DIRECTIONS FOR THIS TASK | Render every nonblank line of the data below as a Markdown table with the columns "Row" and "Line", numbering the rows in order. Leave the pictures out of the table.

Stored data from a collection
○ ○ ○
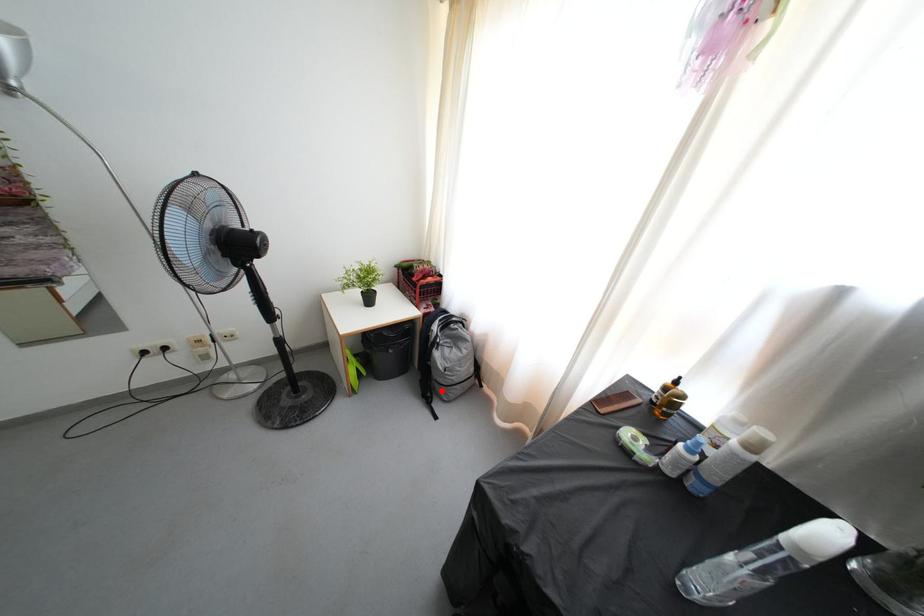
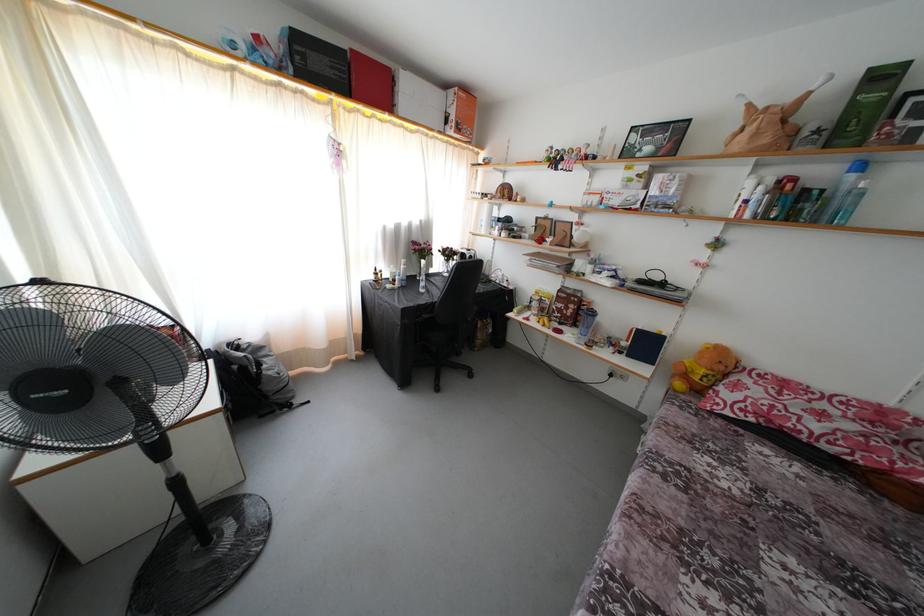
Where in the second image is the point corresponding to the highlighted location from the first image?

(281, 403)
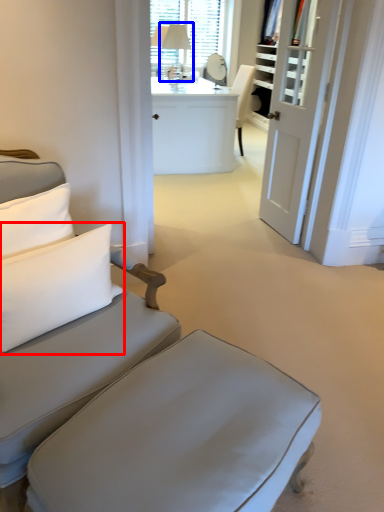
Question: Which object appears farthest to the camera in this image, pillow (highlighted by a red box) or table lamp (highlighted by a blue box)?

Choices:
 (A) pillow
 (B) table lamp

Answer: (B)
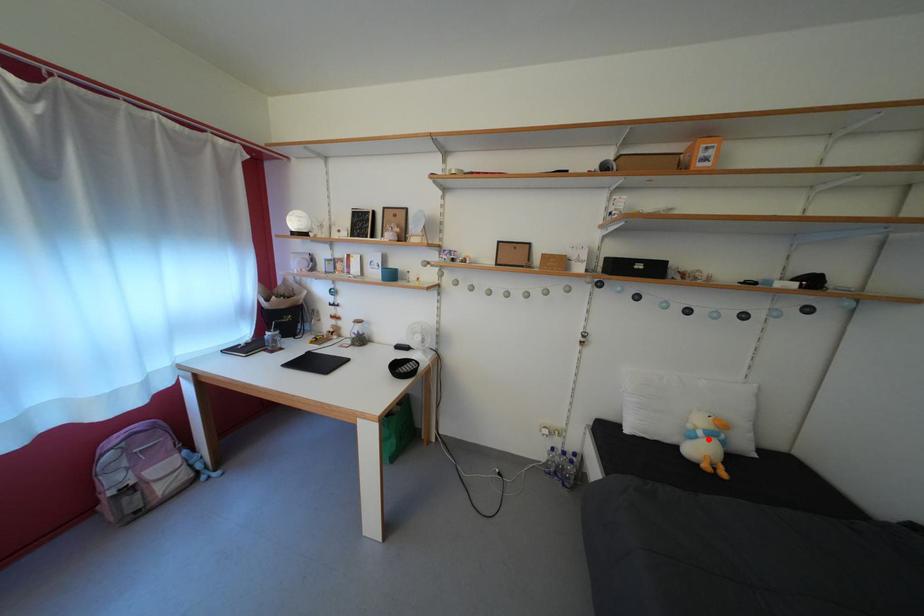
○ ○ ○
SOLUTION FOR THIS PROBLEM |
| Row | Line |
|---|---|
| 1 | Where in the second image is the point corresponding to the highlighted location from the first image? |
| 2 | (281, 403) |
| 3 | Question: Which object appears farthest to the camera in this image, pillow (highlighted by a red box) or table lamp (highlighted by a blue box)? |
| 4 | Choices: |
| 5 |  (A) pillow |
| 6 |  (B) table lamp |
| 7 | Answer: (B) |